Data for review:
»»
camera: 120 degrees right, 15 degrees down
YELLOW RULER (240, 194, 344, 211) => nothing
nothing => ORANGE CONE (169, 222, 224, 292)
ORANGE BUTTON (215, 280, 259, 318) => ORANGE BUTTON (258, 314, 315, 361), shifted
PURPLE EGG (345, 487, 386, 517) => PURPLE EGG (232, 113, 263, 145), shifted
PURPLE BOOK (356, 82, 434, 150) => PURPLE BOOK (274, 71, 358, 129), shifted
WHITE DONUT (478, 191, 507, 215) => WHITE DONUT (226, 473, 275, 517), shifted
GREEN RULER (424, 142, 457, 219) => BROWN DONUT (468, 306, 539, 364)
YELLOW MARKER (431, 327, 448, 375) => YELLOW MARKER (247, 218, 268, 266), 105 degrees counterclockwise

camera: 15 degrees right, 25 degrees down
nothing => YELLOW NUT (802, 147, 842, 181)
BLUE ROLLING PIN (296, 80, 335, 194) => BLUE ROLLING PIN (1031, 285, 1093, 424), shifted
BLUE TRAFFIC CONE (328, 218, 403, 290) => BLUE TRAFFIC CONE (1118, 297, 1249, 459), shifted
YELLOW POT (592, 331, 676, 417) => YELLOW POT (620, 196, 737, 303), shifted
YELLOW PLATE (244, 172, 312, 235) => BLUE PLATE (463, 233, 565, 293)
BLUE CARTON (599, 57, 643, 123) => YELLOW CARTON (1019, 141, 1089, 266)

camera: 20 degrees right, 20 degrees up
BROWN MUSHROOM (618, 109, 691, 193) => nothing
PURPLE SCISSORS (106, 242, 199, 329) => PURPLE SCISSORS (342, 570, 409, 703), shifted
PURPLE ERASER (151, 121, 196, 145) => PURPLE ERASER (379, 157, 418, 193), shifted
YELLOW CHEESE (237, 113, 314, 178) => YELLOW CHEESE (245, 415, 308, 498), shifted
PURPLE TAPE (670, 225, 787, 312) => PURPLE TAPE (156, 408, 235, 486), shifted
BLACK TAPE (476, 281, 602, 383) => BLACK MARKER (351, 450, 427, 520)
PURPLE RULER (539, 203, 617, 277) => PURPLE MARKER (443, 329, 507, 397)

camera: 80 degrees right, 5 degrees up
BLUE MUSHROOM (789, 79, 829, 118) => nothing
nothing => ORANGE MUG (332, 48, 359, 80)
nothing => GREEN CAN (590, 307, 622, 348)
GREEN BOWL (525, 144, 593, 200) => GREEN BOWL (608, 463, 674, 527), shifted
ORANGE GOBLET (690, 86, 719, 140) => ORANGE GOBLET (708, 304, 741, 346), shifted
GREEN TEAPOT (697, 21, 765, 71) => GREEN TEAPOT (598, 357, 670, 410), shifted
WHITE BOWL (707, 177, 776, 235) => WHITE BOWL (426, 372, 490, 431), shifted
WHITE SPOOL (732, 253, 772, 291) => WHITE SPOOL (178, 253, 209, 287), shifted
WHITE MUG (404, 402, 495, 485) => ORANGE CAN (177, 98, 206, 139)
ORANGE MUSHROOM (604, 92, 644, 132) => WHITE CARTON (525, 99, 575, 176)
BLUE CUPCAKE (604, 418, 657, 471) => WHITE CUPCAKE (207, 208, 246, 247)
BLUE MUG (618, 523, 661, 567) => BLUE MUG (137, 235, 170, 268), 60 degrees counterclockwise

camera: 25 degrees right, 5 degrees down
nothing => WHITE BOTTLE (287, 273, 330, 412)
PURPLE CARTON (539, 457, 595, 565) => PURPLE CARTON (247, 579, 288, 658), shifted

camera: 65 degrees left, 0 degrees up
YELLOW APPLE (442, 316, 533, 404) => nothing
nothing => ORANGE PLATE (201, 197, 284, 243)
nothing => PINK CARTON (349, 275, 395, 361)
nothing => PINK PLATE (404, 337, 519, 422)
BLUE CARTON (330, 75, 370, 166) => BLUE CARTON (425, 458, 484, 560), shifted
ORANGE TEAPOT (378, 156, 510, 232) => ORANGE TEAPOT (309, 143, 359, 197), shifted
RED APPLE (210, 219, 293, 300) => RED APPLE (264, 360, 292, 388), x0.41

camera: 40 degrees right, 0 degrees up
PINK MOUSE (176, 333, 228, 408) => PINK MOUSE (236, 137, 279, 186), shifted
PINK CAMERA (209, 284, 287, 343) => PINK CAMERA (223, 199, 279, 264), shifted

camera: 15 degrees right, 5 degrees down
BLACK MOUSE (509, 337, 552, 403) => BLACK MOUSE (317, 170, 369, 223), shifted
««
Task to complete: From the listing above, return the lines starting at the one with "PURPLE BOOK (356, 82, 434, 150)" and ending at the one with "GREEN RULER (424, 142, 457, 219)", both kept, exactly as they appear and nothing more.

Your solution:
PURPLE BOOK (356, 82, 434, 150) => PURPLE BOOK (274, 71, 358, 129), shifted
WHITE DONUT (478, 191, 507, 215) => WHITE DONUT (226, 473, 275, 517), shifted
GREEN RULER (424, 142, 457, 219) => BROWN DONUT (468, 306, 539, 364)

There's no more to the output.